→ Exercise details
Write out the data below exactly, beginning with the first line and ending once the line that has "U7: NAND CD4011" is written.

Detected change data:
☆ ☆ ☆ ☆ ☆
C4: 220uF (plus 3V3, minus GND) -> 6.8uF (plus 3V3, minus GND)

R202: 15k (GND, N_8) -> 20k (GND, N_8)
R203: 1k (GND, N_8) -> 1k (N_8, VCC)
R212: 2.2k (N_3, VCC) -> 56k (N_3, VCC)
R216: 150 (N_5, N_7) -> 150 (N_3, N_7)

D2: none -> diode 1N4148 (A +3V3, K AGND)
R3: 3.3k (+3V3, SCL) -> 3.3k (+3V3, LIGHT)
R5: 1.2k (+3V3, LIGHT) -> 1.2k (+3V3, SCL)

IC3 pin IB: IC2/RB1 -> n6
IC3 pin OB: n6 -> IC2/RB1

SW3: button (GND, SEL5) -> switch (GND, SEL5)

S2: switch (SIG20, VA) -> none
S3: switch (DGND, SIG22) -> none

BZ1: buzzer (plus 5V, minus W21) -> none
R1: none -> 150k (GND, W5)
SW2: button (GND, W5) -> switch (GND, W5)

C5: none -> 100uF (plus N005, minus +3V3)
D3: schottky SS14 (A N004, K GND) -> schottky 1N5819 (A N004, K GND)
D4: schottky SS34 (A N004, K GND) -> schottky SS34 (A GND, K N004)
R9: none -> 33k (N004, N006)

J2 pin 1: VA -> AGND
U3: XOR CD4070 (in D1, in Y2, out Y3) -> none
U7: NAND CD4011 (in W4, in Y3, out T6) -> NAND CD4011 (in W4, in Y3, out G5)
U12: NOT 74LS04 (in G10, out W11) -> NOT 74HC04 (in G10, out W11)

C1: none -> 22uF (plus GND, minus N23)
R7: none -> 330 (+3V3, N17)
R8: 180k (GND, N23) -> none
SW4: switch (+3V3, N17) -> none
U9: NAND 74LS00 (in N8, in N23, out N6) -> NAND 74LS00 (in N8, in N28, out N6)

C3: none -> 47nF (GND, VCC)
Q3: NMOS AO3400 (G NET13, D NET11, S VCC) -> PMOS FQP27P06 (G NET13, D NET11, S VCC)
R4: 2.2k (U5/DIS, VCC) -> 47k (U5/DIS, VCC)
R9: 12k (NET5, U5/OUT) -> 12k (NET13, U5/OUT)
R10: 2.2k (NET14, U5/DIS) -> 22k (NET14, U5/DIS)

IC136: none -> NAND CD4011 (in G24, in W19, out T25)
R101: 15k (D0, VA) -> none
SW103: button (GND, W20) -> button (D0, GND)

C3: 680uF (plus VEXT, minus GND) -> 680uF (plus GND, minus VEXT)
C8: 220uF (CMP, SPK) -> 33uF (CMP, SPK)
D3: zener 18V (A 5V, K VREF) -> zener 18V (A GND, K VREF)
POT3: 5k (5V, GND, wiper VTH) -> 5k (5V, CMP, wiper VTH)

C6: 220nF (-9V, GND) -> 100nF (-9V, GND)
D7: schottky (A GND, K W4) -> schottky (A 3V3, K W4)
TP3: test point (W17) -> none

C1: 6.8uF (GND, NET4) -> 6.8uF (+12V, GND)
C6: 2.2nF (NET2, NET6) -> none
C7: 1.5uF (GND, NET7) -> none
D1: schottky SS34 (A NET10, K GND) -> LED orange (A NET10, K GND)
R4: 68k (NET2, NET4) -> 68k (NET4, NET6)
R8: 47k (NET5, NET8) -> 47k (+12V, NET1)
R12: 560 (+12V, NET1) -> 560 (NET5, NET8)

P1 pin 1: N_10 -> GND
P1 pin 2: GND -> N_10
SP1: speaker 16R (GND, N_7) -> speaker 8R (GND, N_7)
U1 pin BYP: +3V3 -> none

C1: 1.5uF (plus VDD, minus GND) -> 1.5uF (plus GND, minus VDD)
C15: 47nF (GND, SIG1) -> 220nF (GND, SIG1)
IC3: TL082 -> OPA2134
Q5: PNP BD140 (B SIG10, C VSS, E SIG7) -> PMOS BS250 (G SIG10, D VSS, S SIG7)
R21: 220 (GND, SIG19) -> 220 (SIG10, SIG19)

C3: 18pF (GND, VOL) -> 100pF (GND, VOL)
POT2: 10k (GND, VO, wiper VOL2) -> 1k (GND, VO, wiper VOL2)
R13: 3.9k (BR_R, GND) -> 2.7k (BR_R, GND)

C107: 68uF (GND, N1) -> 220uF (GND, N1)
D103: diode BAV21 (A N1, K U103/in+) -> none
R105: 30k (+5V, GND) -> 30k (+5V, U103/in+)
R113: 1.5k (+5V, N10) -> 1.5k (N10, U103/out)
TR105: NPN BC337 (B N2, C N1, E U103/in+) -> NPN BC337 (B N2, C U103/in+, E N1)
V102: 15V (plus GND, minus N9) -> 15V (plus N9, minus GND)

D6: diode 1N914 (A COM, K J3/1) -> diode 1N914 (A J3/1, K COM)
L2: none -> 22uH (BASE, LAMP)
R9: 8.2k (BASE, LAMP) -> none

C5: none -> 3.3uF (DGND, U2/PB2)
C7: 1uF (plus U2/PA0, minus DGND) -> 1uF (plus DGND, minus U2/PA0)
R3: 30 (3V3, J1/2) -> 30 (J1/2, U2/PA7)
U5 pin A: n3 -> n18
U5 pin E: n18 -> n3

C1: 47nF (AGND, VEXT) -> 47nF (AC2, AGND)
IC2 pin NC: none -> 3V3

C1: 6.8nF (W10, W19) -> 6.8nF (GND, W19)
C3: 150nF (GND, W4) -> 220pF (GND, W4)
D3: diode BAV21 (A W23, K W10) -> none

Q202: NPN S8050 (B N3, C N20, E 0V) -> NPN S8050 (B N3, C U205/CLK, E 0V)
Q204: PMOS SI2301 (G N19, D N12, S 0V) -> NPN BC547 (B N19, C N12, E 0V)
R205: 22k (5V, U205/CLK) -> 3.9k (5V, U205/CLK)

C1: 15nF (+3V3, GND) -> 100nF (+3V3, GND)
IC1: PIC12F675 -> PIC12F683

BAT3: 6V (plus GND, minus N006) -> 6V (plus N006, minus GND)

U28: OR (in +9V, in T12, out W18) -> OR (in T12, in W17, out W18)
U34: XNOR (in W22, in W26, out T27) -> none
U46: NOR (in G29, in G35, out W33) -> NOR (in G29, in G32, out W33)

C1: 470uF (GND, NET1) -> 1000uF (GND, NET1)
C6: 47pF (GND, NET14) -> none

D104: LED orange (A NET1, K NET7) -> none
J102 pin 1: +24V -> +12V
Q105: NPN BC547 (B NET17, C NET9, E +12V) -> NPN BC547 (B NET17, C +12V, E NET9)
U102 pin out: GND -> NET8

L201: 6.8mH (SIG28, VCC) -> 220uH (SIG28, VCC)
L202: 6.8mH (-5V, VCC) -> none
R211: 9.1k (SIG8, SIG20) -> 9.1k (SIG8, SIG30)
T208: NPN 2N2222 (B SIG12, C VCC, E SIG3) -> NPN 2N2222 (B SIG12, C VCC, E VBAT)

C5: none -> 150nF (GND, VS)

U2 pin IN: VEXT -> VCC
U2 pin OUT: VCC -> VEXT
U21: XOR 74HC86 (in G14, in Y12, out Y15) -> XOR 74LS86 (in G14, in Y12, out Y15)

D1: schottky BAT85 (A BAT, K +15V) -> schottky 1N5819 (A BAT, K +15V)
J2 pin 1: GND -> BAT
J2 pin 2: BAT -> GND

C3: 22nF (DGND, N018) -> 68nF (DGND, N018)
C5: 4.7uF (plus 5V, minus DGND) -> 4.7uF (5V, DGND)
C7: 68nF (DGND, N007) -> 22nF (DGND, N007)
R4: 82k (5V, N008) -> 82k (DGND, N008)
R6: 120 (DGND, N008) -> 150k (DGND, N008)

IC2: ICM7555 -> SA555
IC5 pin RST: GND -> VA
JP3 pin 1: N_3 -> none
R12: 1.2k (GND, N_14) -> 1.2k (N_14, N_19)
☆ ☆ ☆ ☆ ☆
→ Solution to the exercise
C4: 220uF (plus 3V3, minus GND) -> 6.8uF (plus 3V3, minus GND)

R202: 15k (GND, N_8) -> 20k (GND, N_8)
R203: 1k (GND, N_8) -> 1k (N_8, VCC)
R212: 2.2k (N_3, VCC) -> 56k (N_3, VCC)
R216: 150 (N_5, N_7) -> 150 (N_3, N_7)

D2: none -> diode 1N4148 (A +3V3, K AGND)
R3: 3.3k (+3V3, SCL) -> 3.3k (+3V3, LIGHT)
R5: 1.2k (+3V3, LIGHT) -> 1.2k (+3V3, SCL)

IC3 pin IB: IC2/RB1 -> n6
IC3 pin OB: n6 -> IC2/RB1

SW3: button (GND, SEL5) -> switch (GND, SEL5)

S2: switch (SIG20, VA) -> none
S3: switch (DGND, SIG22) -> none

BZ1: buzzer (plus 5V, minus W21) -> none
R1: none -> 150k (GND, W5)
SW2: button (GND, W5) -> switch (GND, W5)

C5: none -> 100uF (plus N005, minus +3V3)
D3: schottky SS14 (A N004, K GND) -> schottky 1N5819 (A N004, K GND)
D4: schottky SS34 (A N004, K GND) -> schottky SS34 (A GND, K N004)
R9: none -> 33k (N004, N006)

J2 pin 1: VA -> AGND
U3: XOR CD4070 (in D1, in Y2, out Y3) -> none
U7: NAND CD4011 (in W4, in Y3, out T6) -> NAND CD4011 (in W4, in Y3, out G5)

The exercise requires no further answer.